▶ [Source data]:

__________________________________________________

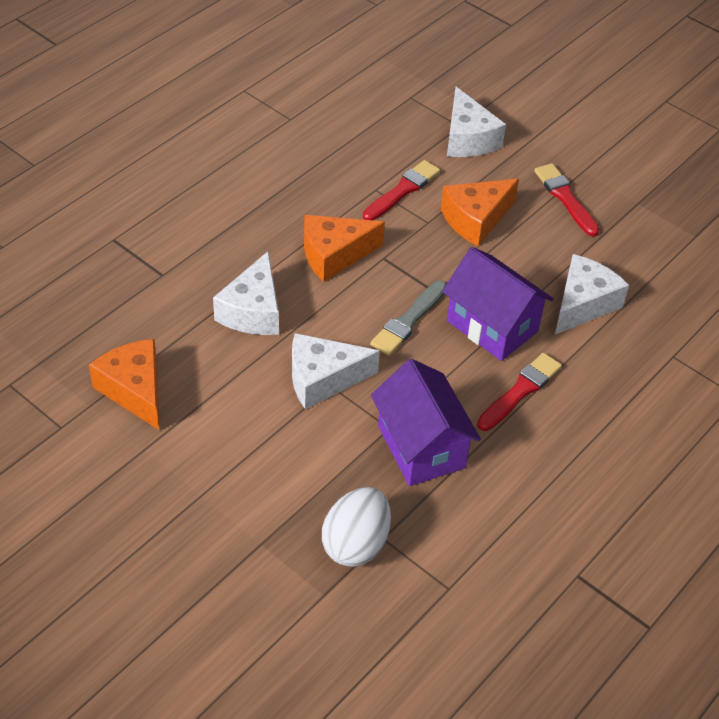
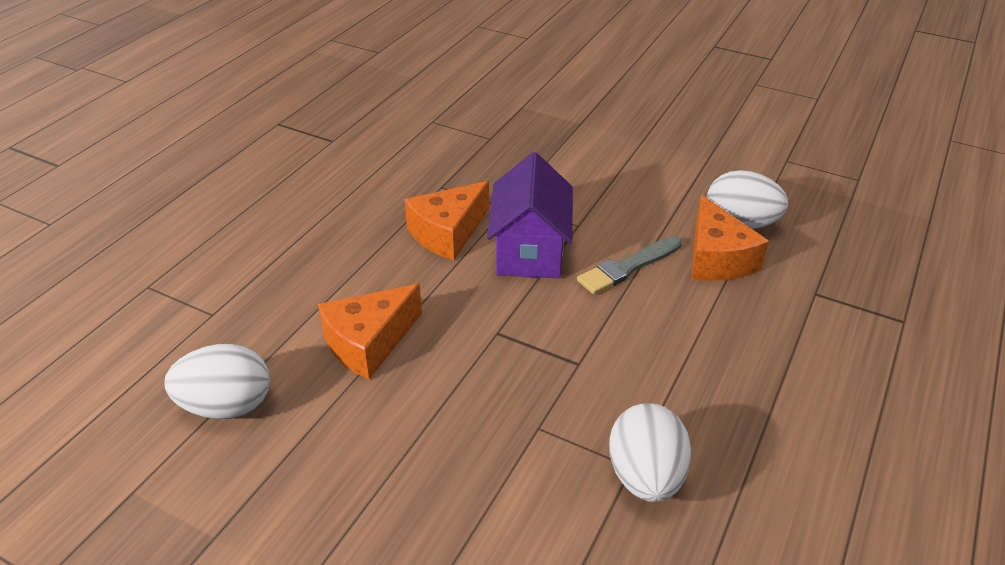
purple house: 2 -> 1
red brush: 3 -> 0
white cheese: 4 -> 0
white egg: 1 -> 3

__________________________________________________

▶ [Task to complete]: Down to the last line, reproduce the material above exactly; skip its images.

▶ [Solution to this exercise]:
purple house: 2 -> 1
red brush: 3 -> 0
white cheese: 4 -> 0
white egg: 1 -> 3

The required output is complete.